Image change detection data:
----

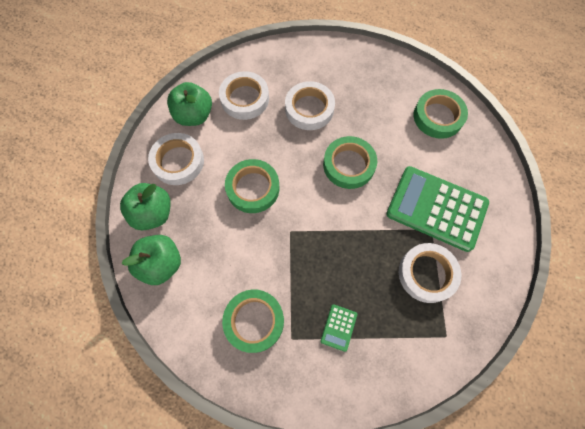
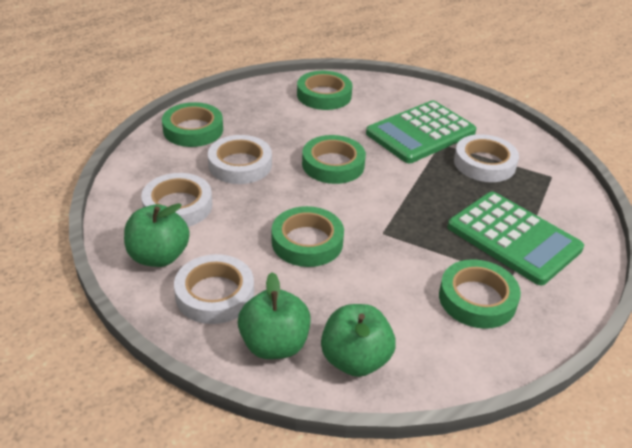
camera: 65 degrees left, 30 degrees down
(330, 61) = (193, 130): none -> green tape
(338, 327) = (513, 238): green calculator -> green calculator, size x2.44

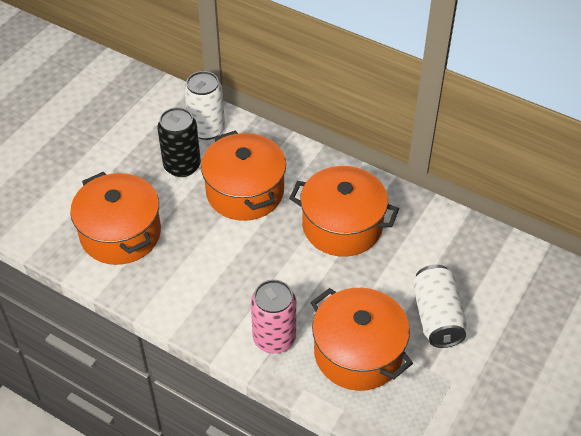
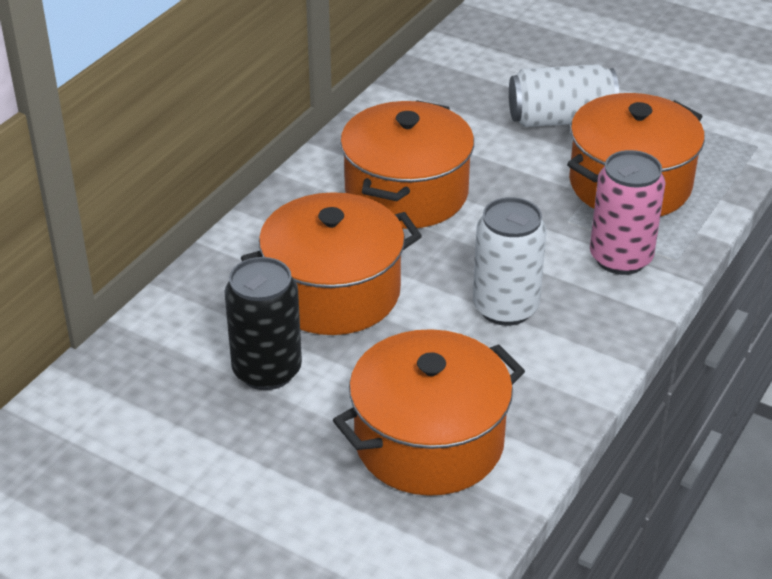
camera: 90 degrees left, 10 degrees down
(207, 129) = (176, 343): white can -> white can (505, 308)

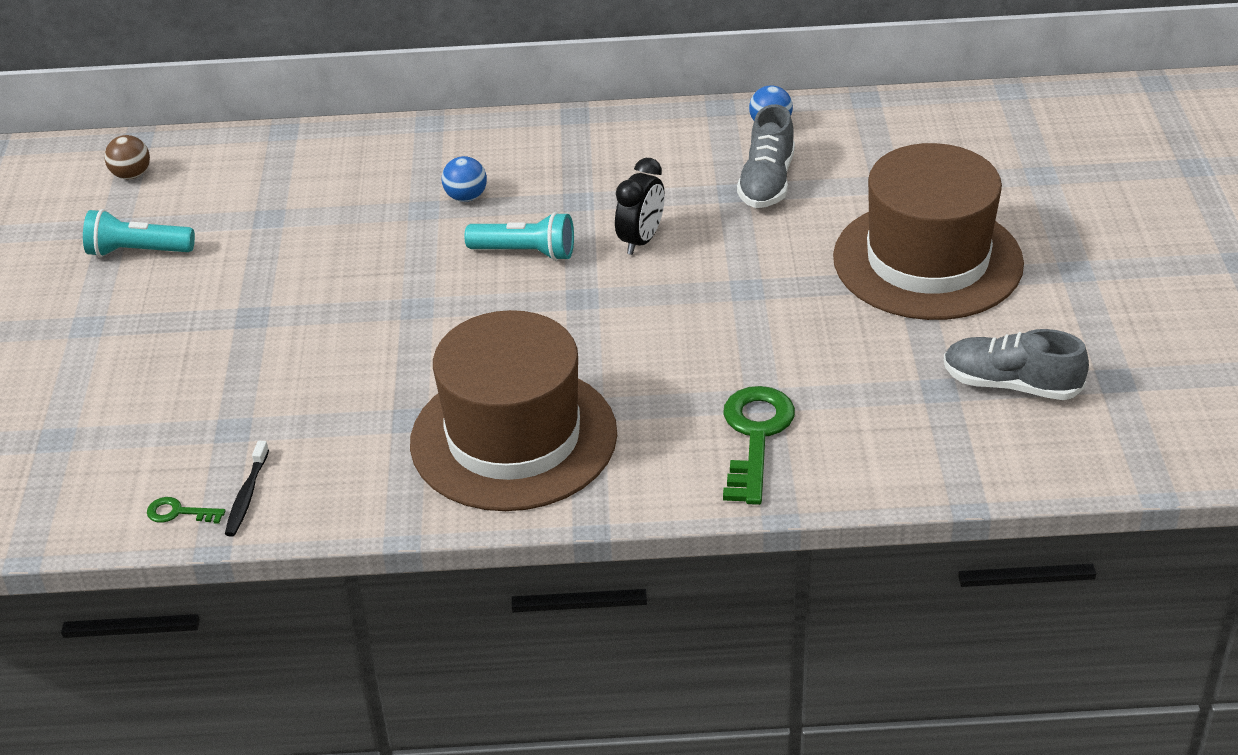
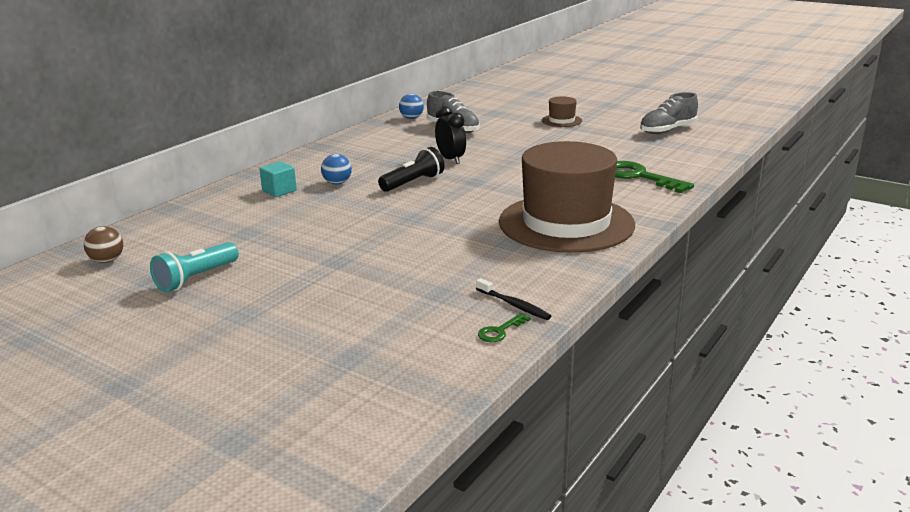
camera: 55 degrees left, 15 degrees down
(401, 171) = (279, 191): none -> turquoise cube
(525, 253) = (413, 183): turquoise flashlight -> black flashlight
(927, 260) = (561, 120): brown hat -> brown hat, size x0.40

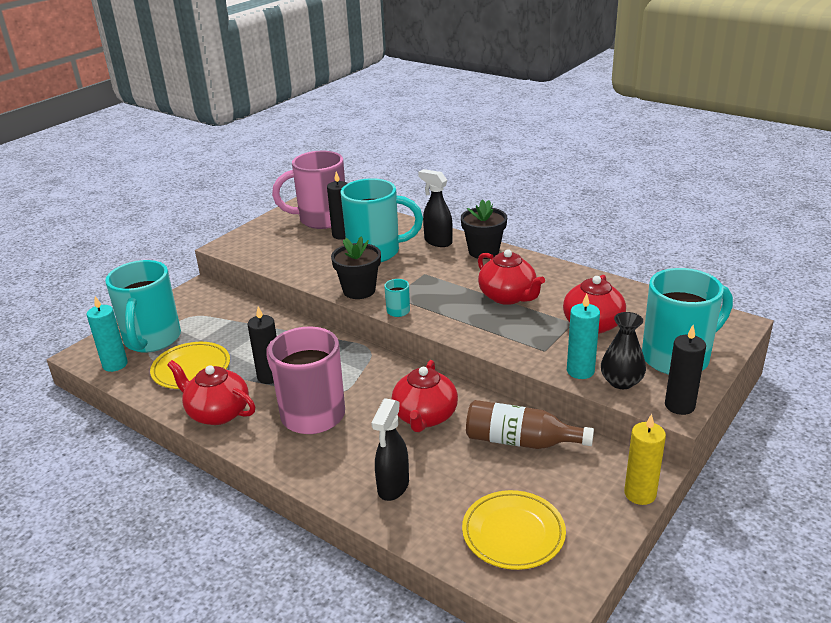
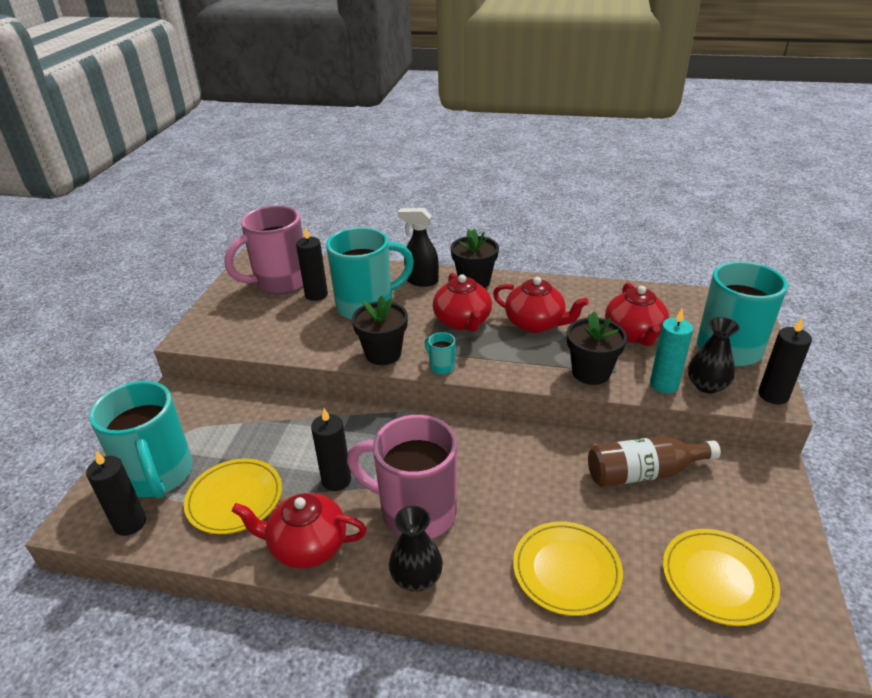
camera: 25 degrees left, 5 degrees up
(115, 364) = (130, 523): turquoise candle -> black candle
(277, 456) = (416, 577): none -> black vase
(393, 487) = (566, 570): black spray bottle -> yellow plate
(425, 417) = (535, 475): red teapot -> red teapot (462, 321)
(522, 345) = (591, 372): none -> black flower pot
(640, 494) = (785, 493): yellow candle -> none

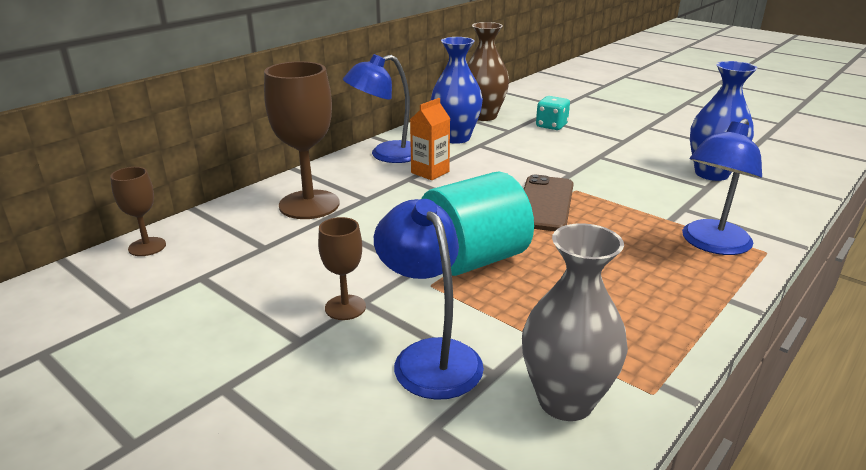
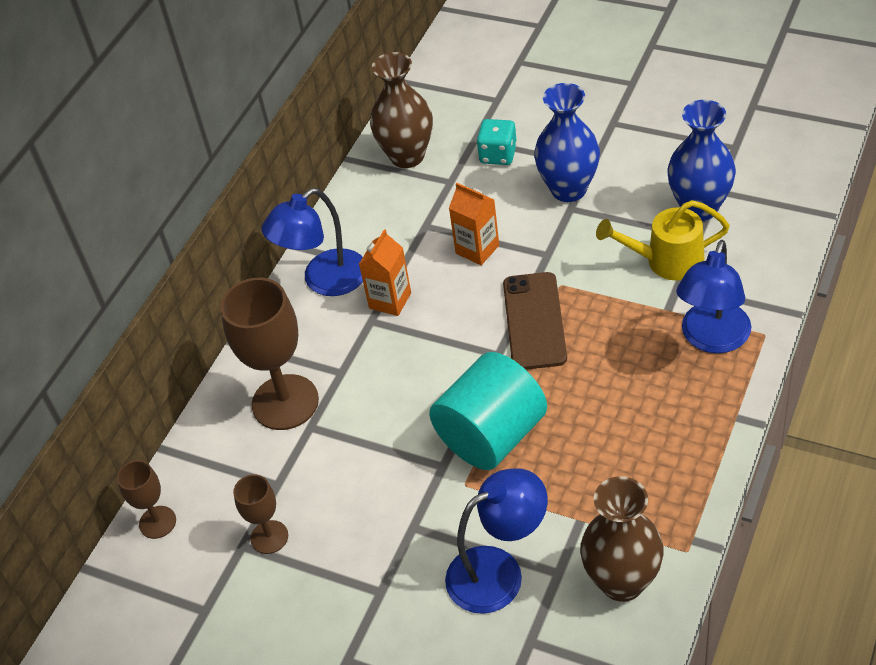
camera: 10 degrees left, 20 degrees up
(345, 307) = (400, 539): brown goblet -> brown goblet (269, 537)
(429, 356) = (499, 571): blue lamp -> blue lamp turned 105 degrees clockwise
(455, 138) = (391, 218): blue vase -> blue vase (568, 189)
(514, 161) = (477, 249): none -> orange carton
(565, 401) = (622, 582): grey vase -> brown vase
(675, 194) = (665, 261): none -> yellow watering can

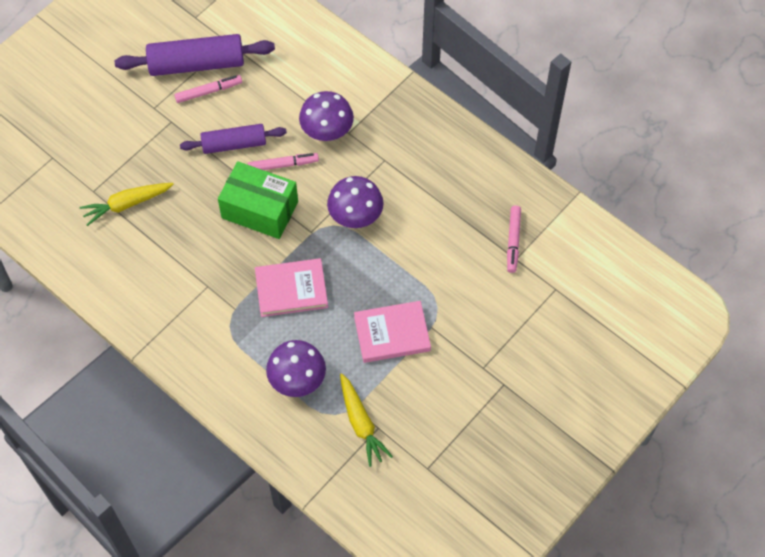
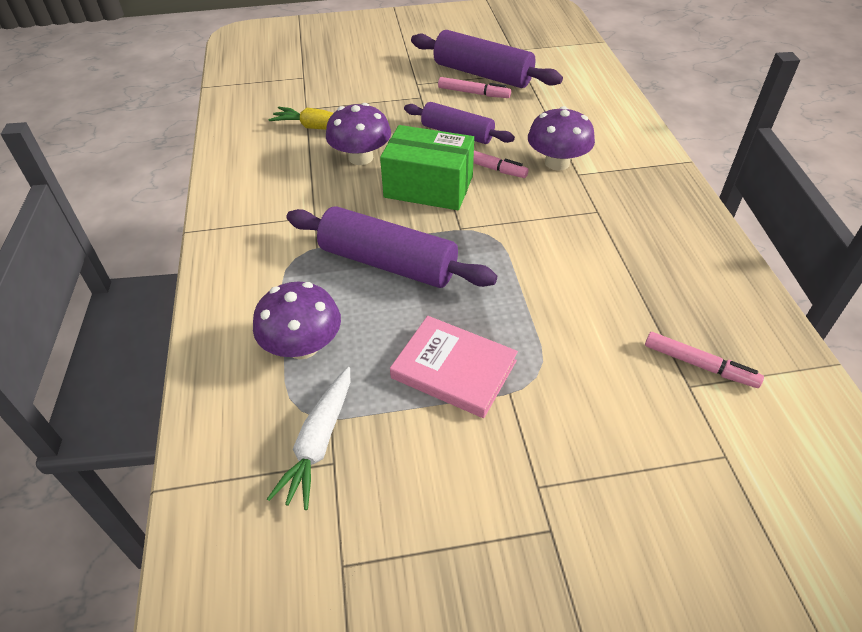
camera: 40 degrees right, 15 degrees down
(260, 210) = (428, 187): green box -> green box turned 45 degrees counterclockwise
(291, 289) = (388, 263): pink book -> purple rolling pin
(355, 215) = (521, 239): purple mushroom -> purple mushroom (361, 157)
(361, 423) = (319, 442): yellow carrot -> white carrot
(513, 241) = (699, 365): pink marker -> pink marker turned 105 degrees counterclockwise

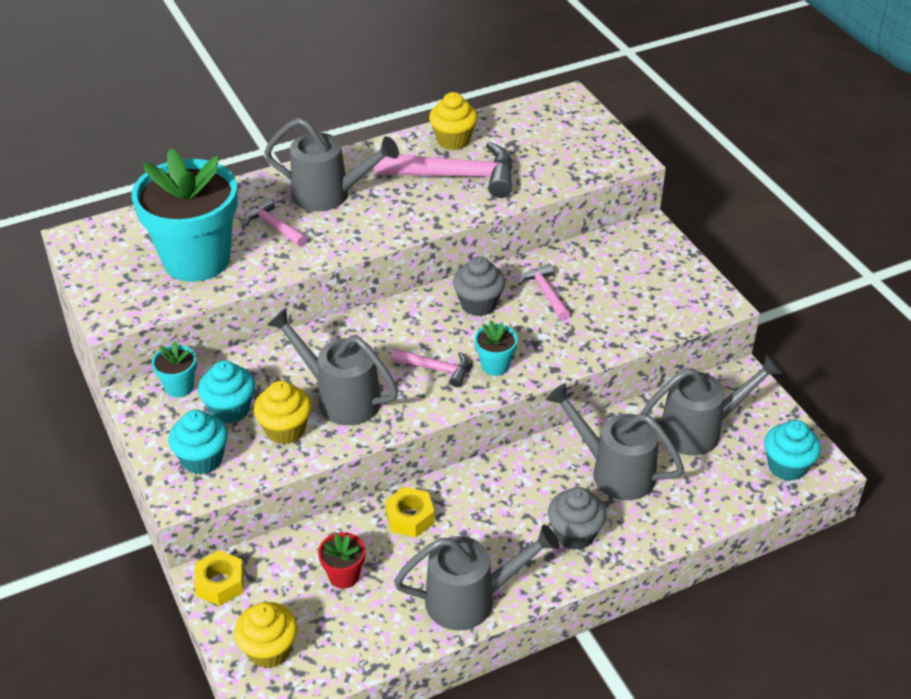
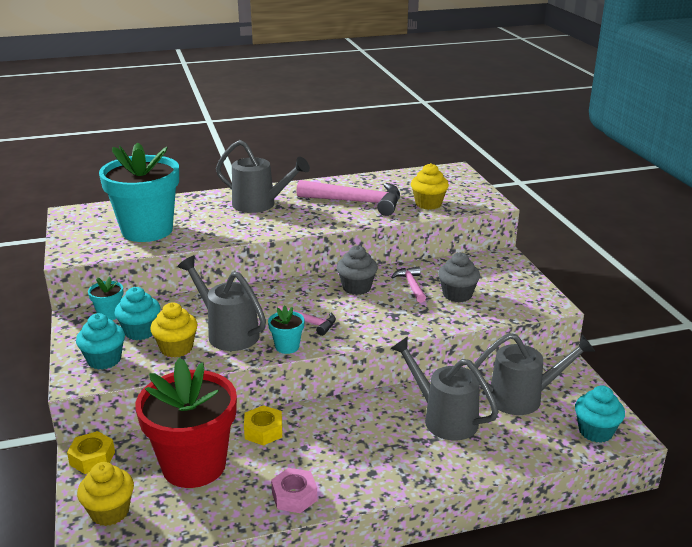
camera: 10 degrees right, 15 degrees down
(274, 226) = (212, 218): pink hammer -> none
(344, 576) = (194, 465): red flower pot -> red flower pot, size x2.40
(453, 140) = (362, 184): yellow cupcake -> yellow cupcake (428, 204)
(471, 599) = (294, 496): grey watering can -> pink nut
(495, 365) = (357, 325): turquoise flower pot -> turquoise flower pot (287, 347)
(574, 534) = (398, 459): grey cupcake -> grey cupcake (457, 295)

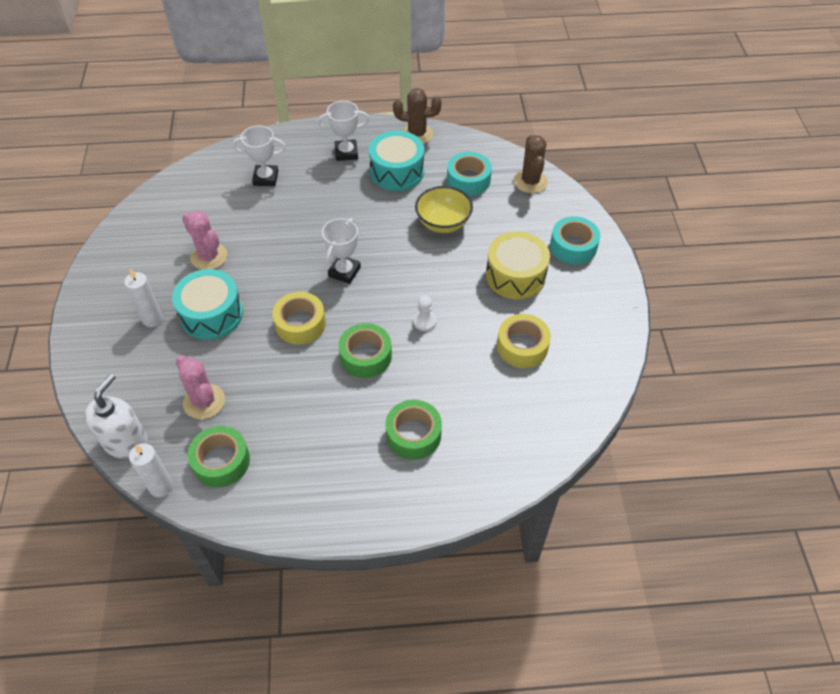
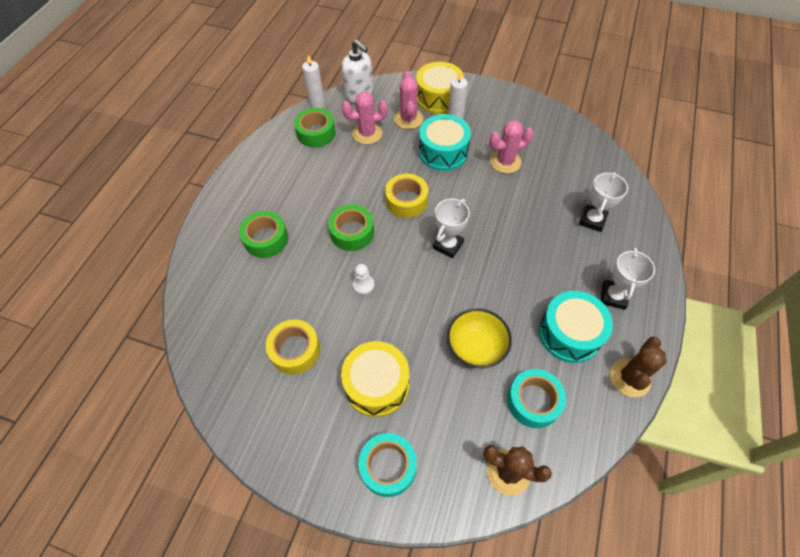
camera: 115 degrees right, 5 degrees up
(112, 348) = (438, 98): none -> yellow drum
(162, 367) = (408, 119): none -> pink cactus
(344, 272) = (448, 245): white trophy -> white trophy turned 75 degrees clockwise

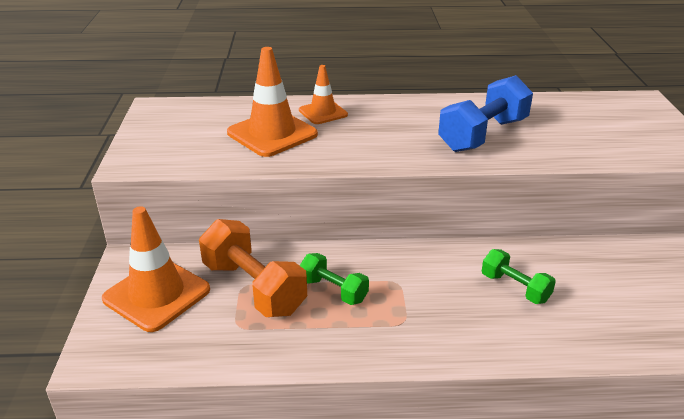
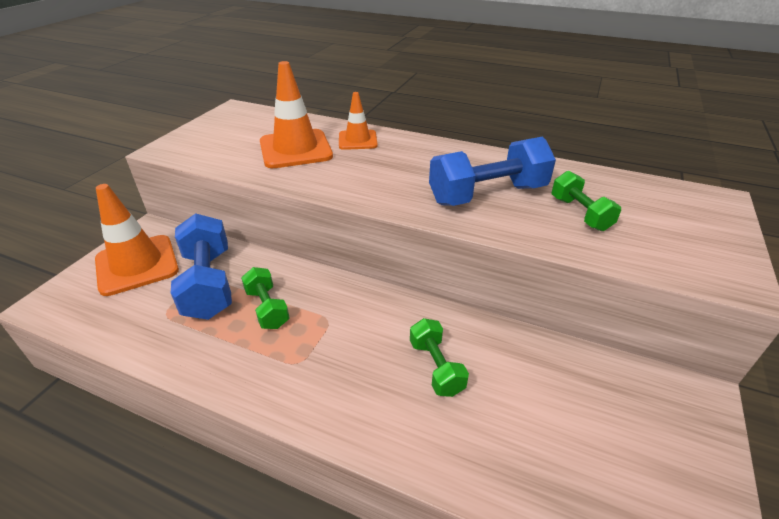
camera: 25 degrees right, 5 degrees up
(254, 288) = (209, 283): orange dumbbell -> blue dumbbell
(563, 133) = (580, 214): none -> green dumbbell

----

What is required.
Every line in the records above with "size" in it adds one to the count; give that count and nothing else.

Solution for this problem.
3